TASK PROMPT:
Only the lines below from the one containing "green carton: [44,296,88,378]" to the one containing "turquoise carton: [21,351,77,435]" should be repeated, both included and unchanged.
Start of EXTRACTED RECORDS
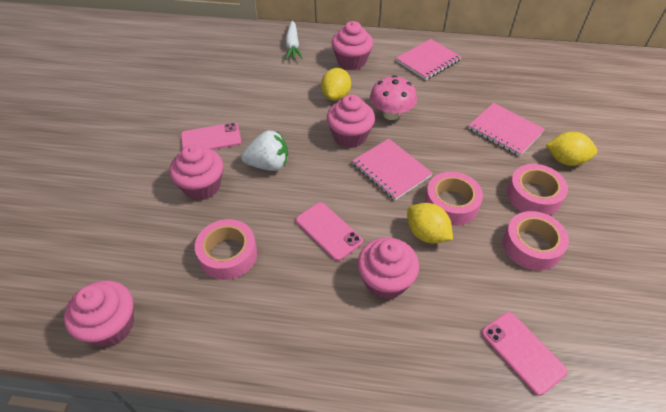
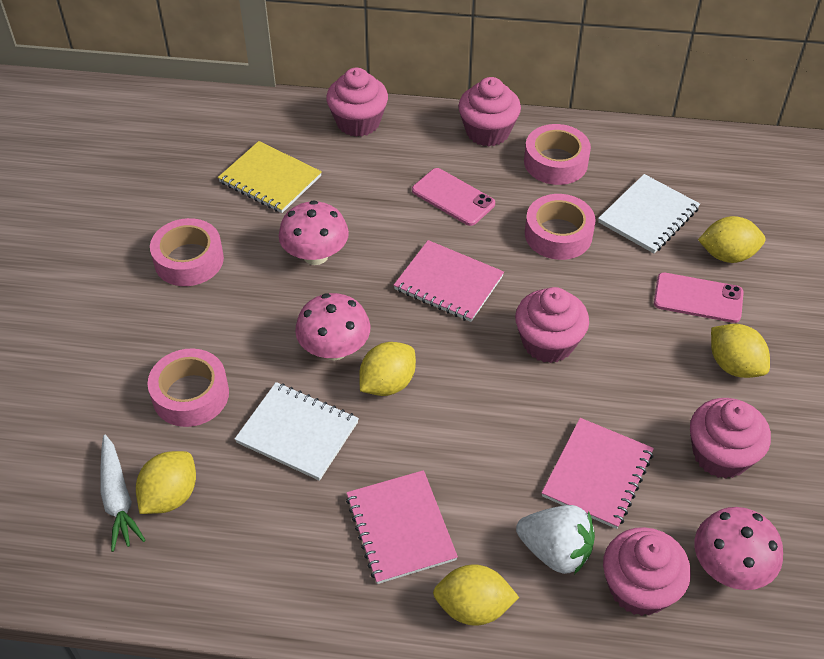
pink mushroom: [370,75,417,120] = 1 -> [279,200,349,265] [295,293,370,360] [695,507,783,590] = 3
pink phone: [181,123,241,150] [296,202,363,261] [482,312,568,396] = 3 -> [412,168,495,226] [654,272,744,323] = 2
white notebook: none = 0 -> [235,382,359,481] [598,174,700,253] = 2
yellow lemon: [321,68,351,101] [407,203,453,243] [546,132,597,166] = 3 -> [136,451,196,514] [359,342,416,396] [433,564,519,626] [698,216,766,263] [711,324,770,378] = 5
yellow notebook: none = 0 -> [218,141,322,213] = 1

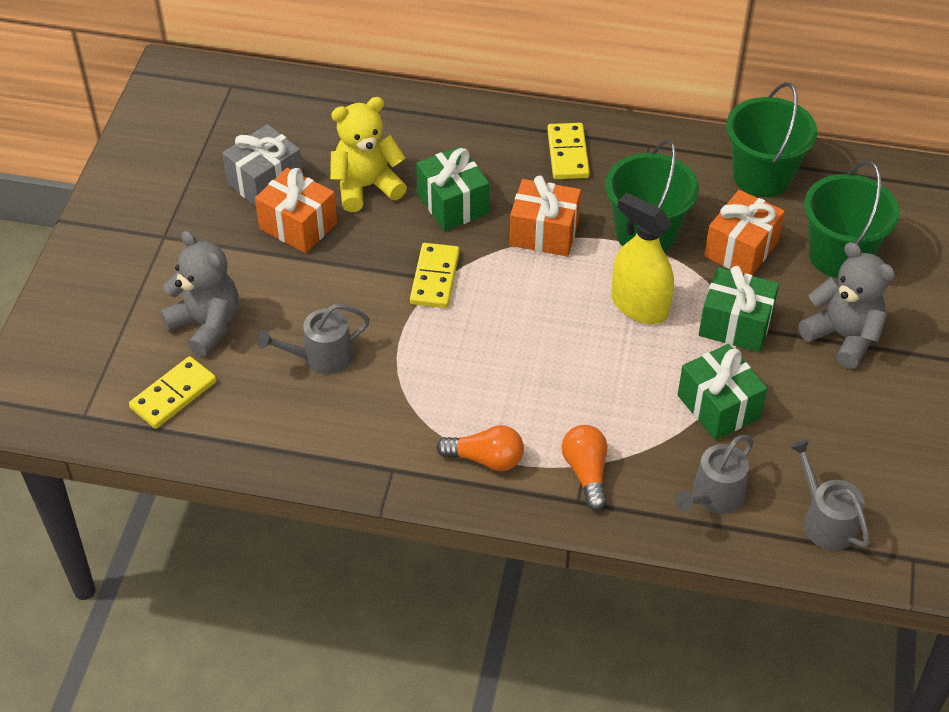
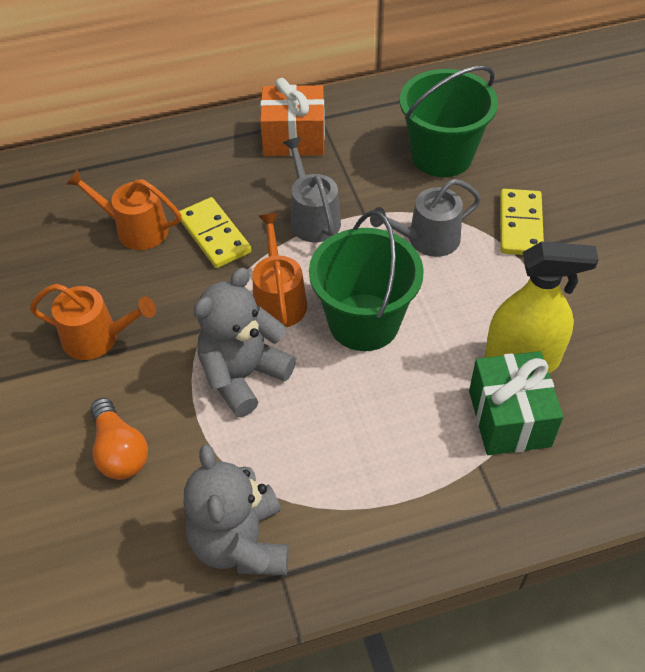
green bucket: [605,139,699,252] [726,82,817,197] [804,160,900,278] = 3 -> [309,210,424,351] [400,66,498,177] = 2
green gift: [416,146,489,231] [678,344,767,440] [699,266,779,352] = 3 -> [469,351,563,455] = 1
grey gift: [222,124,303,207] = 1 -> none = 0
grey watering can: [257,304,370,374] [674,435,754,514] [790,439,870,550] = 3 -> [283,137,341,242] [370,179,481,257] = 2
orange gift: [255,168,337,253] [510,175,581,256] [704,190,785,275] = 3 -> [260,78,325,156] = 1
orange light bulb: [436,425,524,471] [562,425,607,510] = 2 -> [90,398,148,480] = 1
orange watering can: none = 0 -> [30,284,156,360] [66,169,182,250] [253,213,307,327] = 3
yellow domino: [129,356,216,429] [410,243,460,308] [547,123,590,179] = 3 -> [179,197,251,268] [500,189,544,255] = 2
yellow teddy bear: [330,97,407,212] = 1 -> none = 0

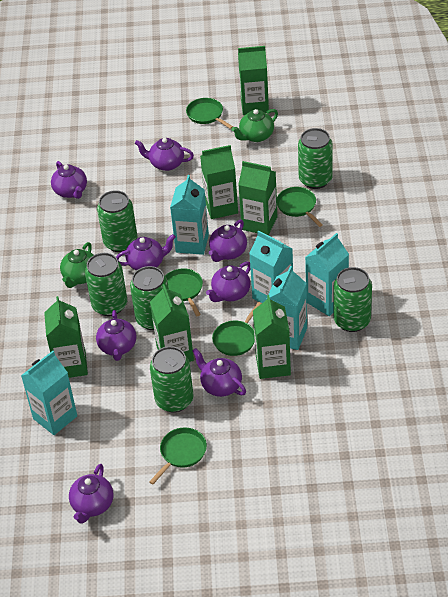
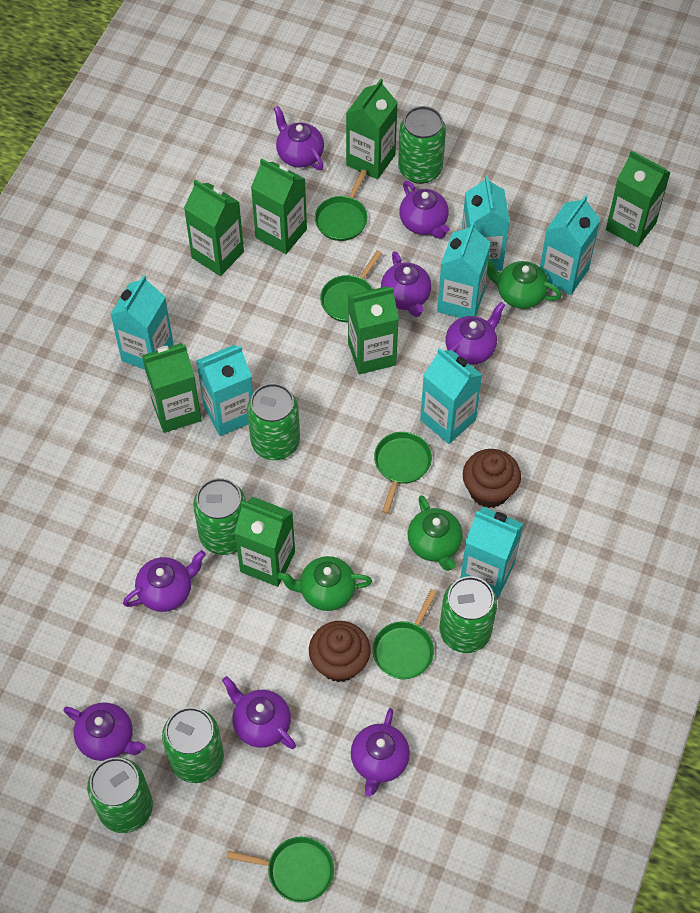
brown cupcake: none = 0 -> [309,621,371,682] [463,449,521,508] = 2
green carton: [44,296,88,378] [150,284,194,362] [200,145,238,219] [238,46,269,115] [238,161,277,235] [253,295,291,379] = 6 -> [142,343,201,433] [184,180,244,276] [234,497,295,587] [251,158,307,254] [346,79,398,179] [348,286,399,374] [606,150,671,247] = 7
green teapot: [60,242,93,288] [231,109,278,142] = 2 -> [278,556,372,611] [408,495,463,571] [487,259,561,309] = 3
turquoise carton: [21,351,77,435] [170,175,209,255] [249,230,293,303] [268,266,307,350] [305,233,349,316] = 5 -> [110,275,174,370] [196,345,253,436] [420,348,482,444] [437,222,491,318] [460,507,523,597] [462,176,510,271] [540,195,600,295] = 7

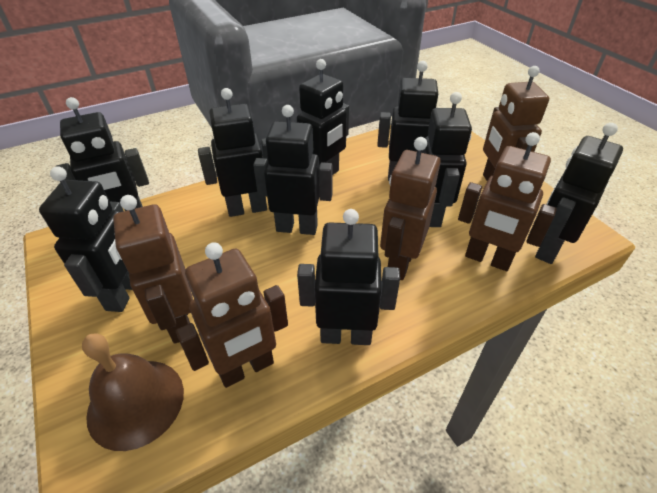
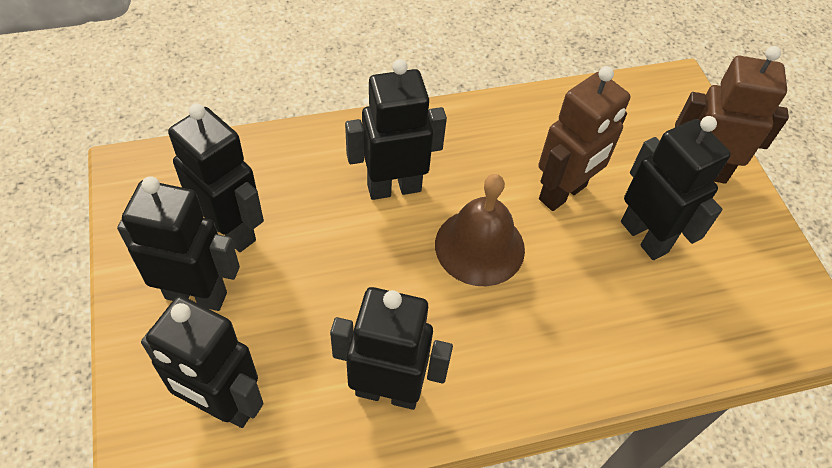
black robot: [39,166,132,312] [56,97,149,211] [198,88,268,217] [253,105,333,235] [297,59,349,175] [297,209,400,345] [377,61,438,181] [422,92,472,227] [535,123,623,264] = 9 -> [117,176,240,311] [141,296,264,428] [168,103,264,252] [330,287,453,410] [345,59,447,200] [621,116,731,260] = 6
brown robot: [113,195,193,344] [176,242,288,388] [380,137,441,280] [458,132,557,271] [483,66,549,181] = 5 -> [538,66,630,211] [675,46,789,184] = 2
End of EXTRACTED RECORDS
EXPECTED OUTPUT:
green carton: [44,296,88,378] [150,284,194,362] [200,145,238,219] [238,46,269,115] [238,161,277,235] [253,295,291,379] = 6 -> [142,343,201,433] [184,180,244,276] [234,497,295,587] [251,158,307,254] [346,79,398,179] [348,286,399,374] [606,150,671,247] = 7
green teapot: [60,242,93,288] [231,109,278,142] = 2 -> [278,556,372,611] [408,495,463,571] [487,259,561,309] = 3
turquoise carton: [21,351,77,435] [170,175,209,255] [249,230,293,303] [268,266,307,350] [305,233,349,316] = 5 -> [110,275,174,370] [196,345,253,436] [420,348,482,444] [437,222,491,318] [460,507,523,597] [462,176,510,271] [540,195,600,295] = 7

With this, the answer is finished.